**Challenge:** Emit only the lines from the line containing "stroma? Return masks as SVG." through the last line of the entries, unchanged.

**Excerpted records:**
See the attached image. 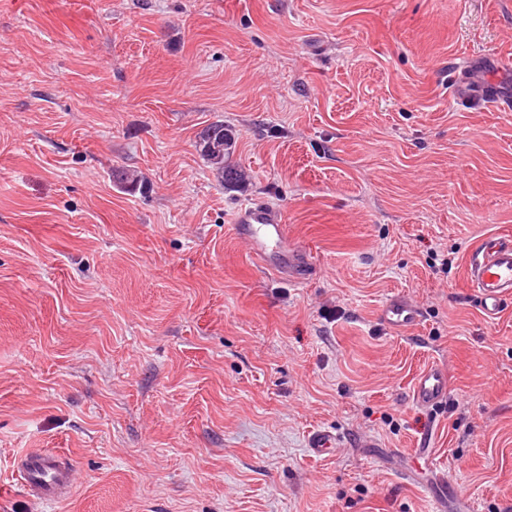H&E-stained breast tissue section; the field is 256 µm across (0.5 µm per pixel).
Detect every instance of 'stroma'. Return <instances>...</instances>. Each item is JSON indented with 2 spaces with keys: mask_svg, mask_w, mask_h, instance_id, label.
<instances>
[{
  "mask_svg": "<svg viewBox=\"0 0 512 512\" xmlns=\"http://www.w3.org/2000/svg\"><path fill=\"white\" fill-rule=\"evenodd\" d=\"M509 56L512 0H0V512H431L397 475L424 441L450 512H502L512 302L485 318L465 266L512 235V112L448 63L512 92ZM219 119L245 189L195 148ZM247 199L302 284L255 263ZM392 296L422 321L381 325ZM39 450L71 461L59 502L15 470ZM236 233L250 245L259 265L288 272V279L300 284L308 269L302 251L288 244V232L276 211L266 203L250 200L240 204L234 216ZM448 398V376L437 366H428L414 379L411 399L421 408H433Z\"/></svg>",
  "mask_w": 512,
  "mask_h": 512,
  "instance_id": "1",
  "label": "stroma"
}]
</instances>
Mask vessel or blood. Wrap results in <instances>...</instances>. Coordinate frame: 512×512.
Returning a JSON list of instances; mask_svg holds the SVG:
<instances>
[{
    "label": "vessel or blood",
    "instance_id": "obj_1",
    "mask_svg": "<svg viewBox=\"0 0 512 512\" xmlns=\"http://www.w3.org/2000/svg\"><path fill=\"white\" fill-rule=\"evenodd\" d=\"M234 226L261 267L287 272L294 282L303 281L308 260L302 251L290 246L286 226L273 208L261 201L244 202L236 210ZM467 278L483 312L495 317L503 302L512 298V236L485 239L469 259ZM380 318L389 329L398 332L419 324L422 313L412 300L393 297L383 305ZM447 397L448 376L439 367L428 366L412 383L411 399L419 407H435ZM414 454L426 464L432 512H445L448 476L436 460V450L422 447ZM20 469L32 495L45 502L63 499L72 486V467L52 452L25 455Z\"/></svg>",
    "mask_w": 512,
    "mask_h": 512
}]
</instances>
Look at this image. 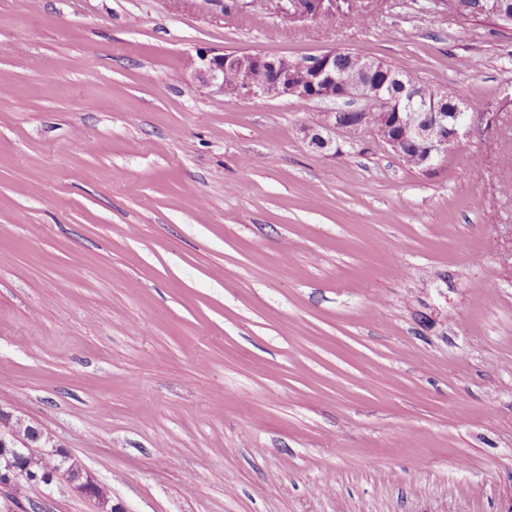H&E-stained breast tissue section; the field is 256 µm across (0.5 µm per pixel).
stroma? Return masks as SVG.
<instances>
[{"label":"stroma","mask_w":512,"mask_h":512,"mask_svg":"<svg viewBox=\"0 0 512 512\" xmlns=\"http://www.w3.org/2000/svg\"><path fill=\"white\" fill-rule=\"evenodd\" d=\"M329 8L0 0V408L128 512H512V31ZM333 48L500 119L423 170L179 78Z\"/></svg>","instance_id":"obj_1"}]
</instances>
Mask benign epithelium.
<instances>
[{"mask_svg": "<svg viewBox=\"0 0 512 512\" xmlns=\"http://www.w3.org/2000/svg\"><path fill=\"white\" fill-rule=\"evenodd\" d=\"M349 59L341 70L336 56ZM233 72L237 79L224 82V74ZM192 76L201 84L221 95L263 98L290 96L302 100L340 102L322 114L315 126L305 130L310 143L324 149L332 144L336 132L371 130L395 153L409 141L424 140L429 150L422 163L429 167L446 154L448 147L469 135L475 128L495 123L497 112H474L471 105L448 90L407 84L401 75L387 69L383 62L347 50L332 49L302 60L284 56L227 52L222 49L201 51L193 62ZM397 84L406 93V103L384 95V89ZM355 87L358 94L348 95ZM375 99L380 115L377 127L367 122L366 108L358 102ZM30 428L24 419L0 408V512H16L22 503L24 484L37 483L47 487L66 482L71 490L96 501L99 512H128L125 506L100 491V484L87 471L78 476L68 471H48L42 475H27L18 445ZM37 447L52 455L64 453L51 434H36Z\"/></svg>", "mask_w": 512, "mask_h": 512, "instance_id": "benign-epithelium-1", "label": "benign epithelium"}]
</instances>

**Expected answer:**
stroma? Return masks as SVG.
<instances>
[{"label":"stroma","mask_w":512,"mask_h":512,"mask_svg":"<svg viewBox=\"0 0 512 512\" xmlns=\"http://www.w3.org/2000/svg\"><path fill=\"white\" fill-rule=\"evenodd\" d=\"M329 8L0 0V408L128 512H512V31ZM333 48L500 119L423 170L179 78Z\"/></svg>","instance_id":"obj_1"}]
</instances>
Mask benign epithelium.
<instances>
[{"mask_svg": "<svg viewBox=\"0 0 512 512\" xmlns=\"http://www.w3.org/2000/svg\"><path fill=\"white\" fill-rule=\"evenodd\" d=\"M349 59L341 70L336 56ZM233 72L237 79L224 82V74ZM192 76L201 84L221 95L263 98L290 96L302 100L340 102L322 114L315 126L305 130L310 143L324 149L332 144L336 132L371 130L395 153L409 141L424 140L429 150L422 163L429 167L446 154L448 147L469 135L475 128L495 123L497 112H474L471 105L448 90L407 84L401 75L387 69L383 62L347 50L332 49L302 60L284 56L227 52L222 49L201 51L193 62ZM397 84L406 93V103L384 95V89ZM355 87L358 94L348 95ZM375 99L380 115L377 127L367 122L366 108L358 102ZM30 428L24 419L0 408V512H16L22 503L24 484L37 483L47 487L66 482L71 490L96 501L99 512H128L125 506L100 491V484L87 471L78 476L68 471H48L42 475H27L18 445ZM37 447L52 455L64 453L51 434H36Z\"/></svg>", "mask_w": 512, "mask_h": 512, "instance_id": "benign-epithelium-1", "label": "benign epithelium"}]
</instances>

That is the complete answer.